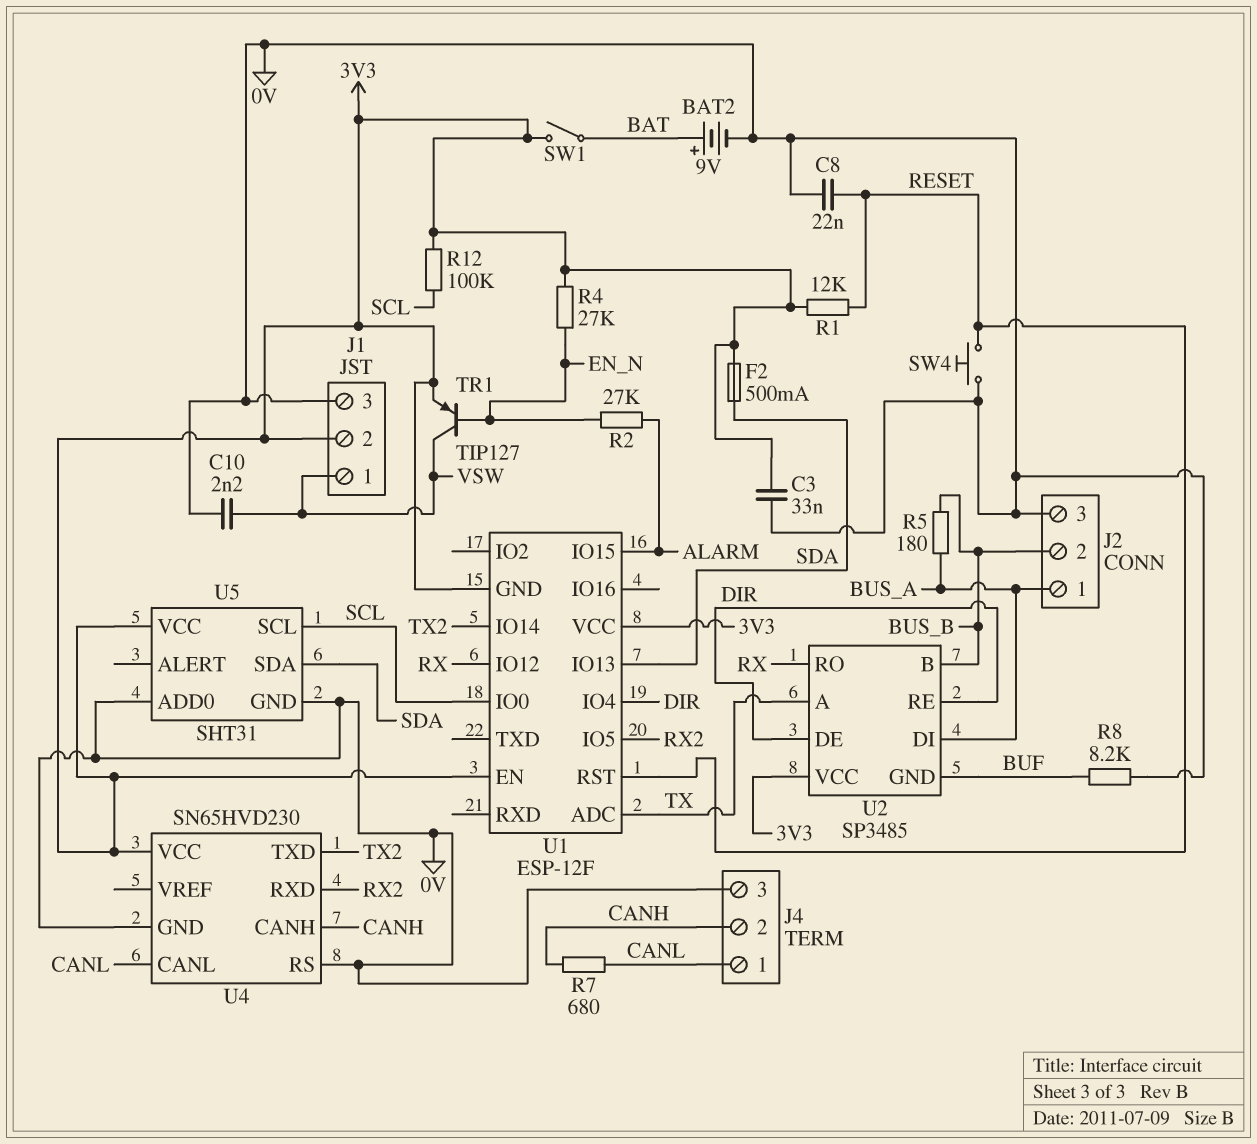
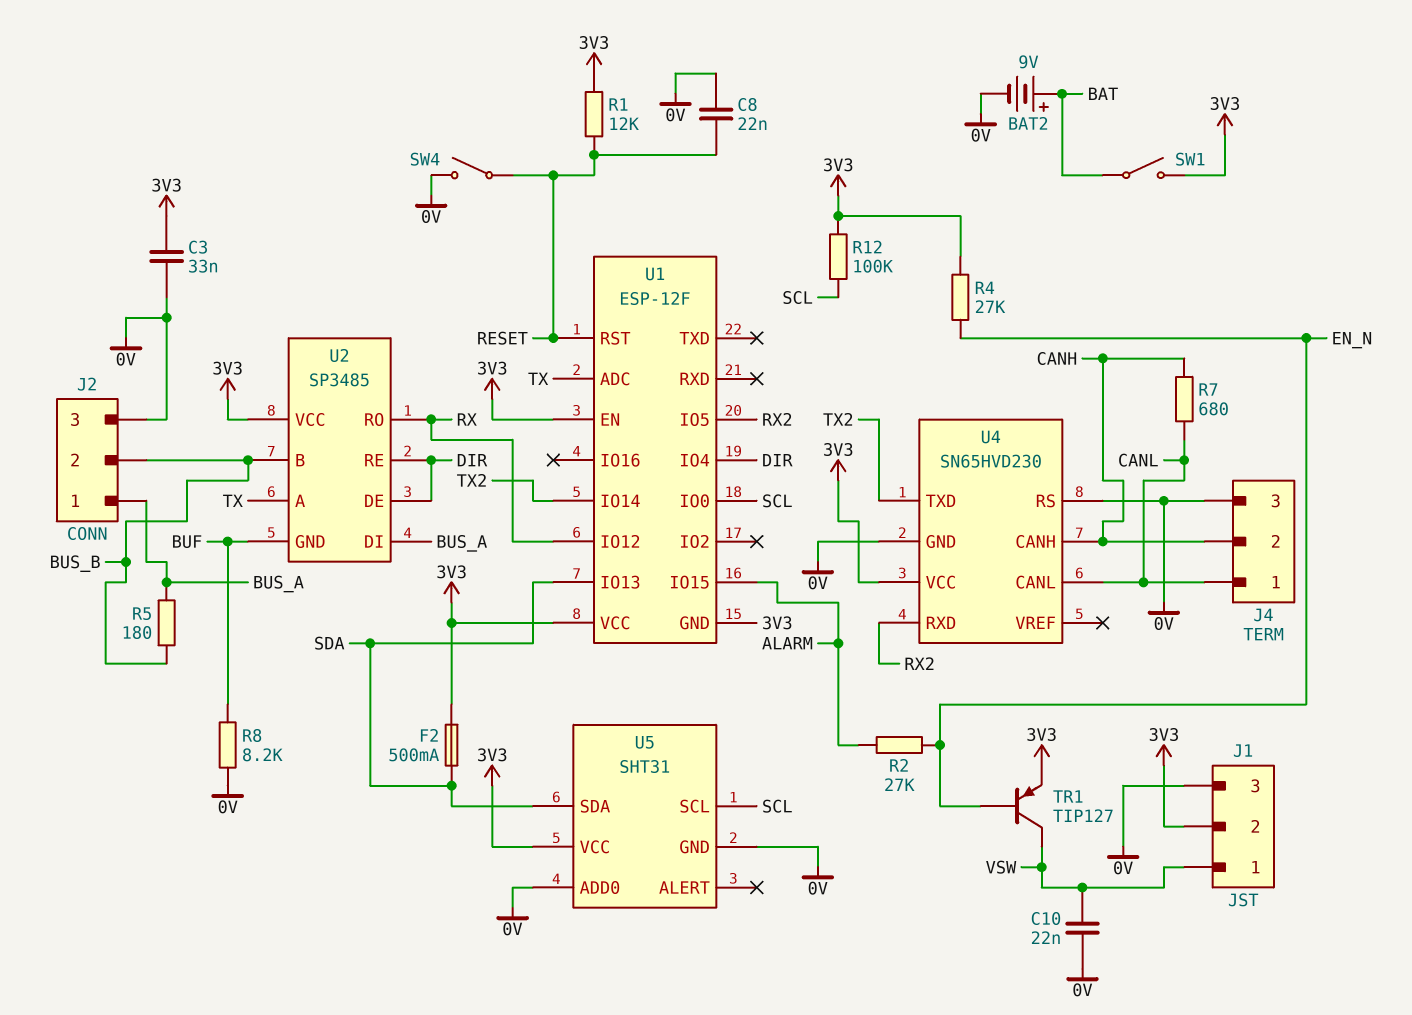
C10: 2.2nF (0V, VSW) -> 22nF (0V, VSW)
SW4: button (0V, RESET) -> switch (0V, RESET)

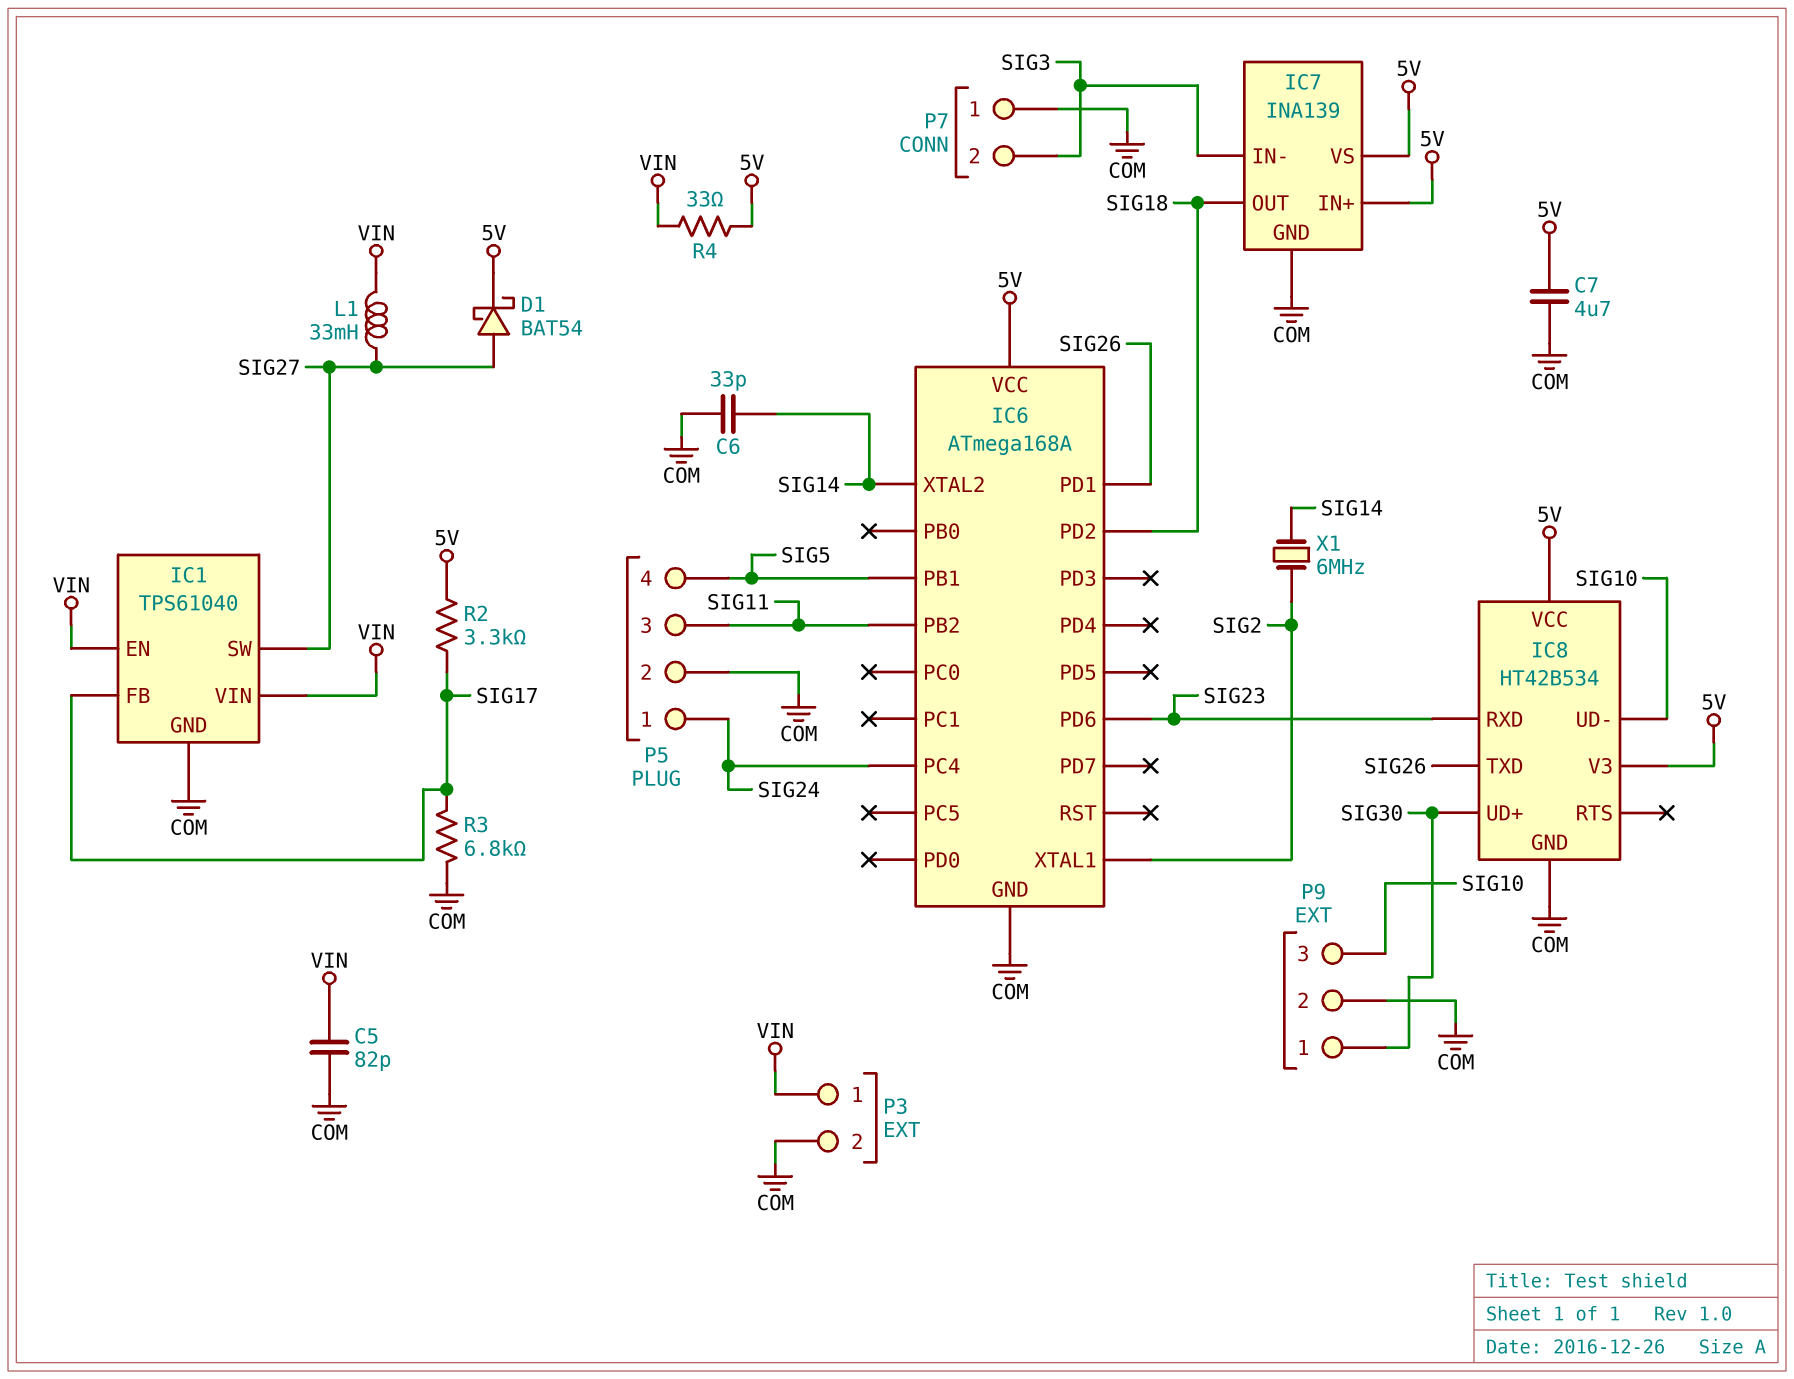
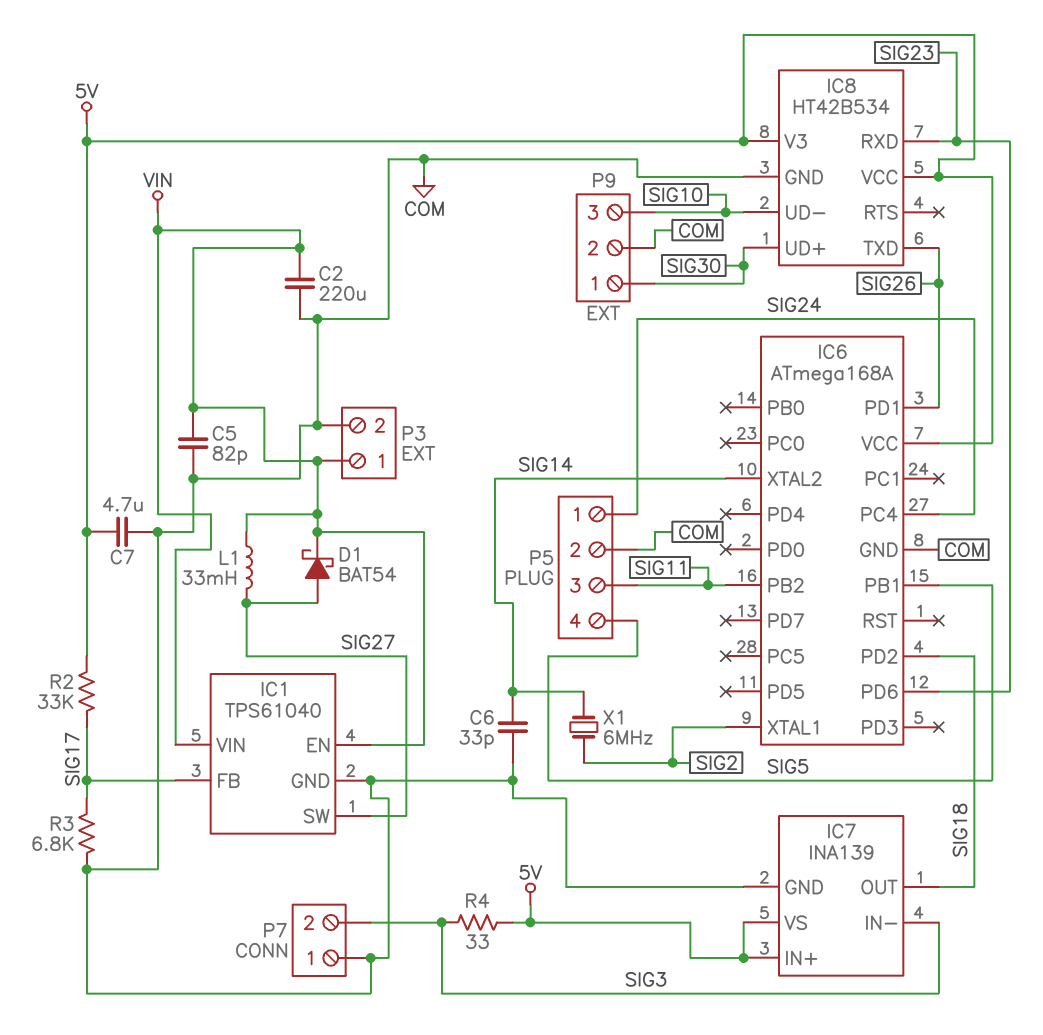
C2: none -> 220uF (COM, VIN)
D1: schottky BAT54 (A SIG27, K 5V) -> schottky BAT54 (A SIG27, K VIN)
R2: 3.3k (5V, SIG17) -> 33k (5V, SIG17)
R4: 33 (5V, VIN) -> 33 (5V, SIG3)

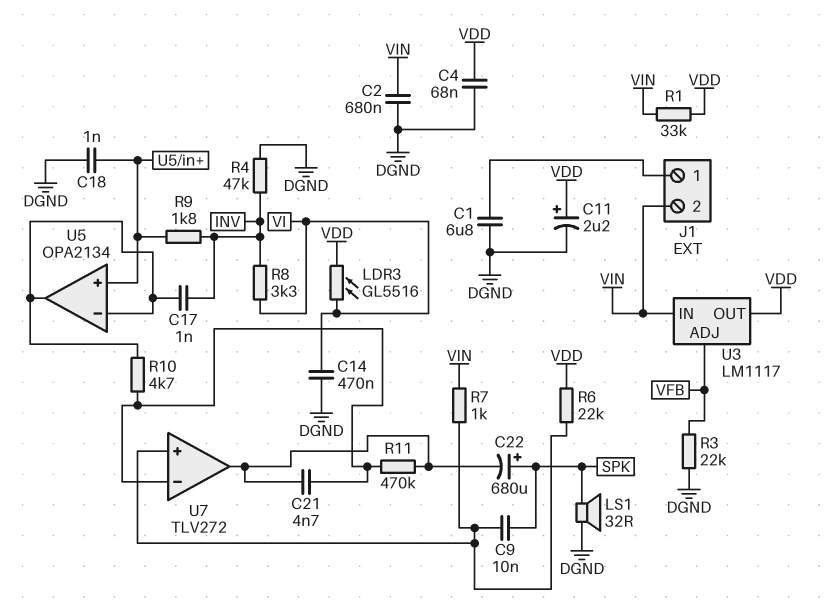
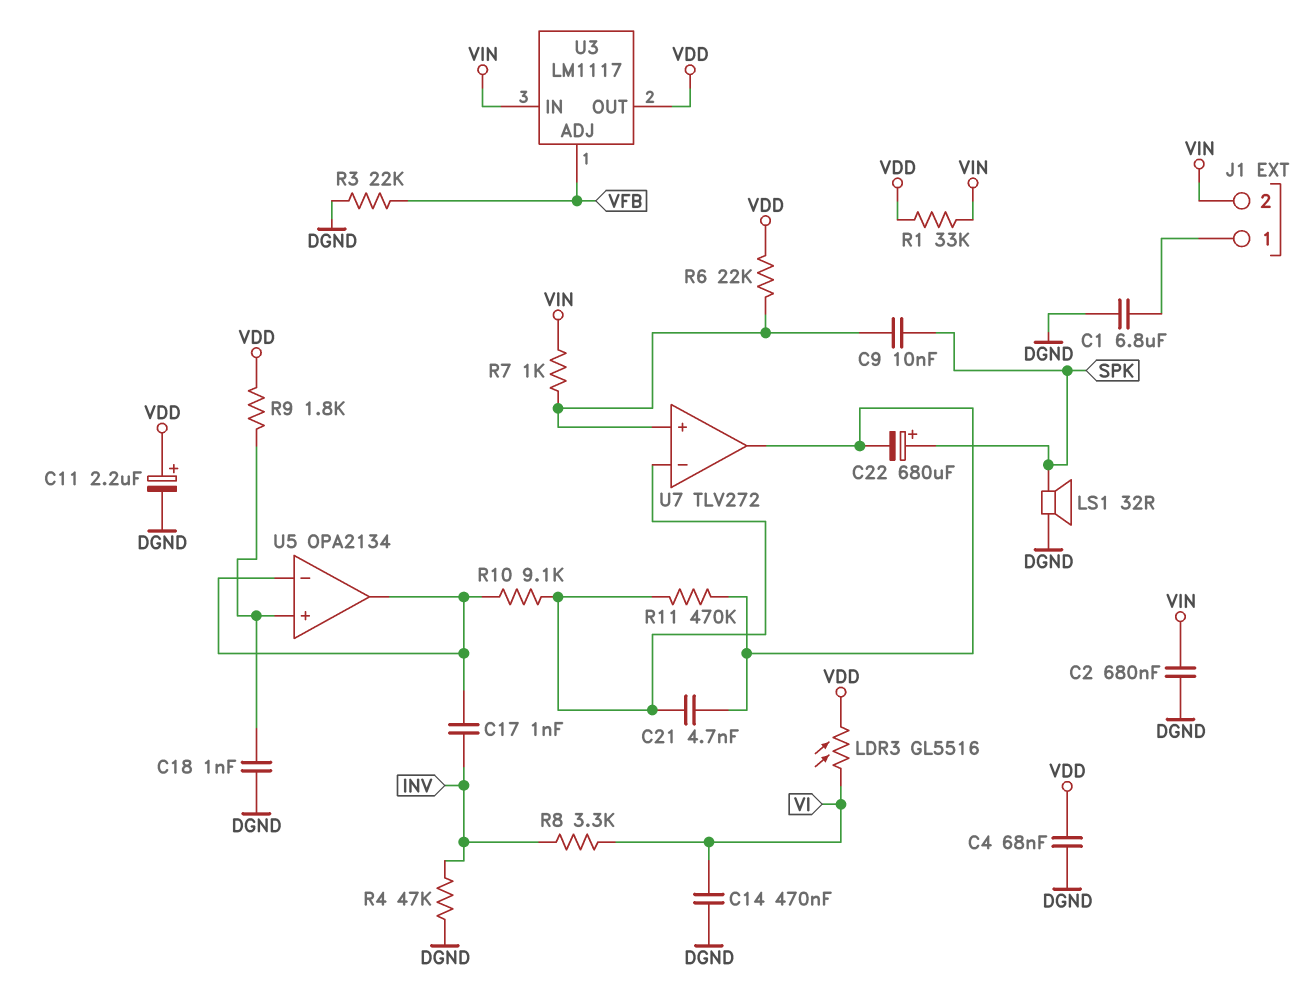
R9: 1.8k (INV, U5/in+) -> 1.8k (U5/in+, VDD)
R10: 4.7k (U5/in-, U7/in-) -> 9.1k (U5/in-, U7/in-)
+++
- DIRECTIONS -
Your answer must be an exact repeat of the records above, with no pictures in it.

- EXERCISE SOLUTION -
C10: 2.2nF (0V, VSW) -> 22nF (0V, VSW)
SW4: button (0V, RESET) -> switch (0V, RESET)

C2: none -> 220uF (COM, VIN)
D1: schottky BAT54 (A SIG27, K 5V) -> schottky BAT54 (A SIG27, K VIN)
R2: 3.3k (5V, SIG17) -> 33k (5V, SIG17)
R4: 33 (5V, VIN) -> 33 (5V, SIG3)

R9: 1.8k (INV, U5/in+) -> 1.8k (U5/in+, VDD)
R10: 4.7k (U5/in-, U7/in-) -> 9.1k (U5/in-, U7/in-)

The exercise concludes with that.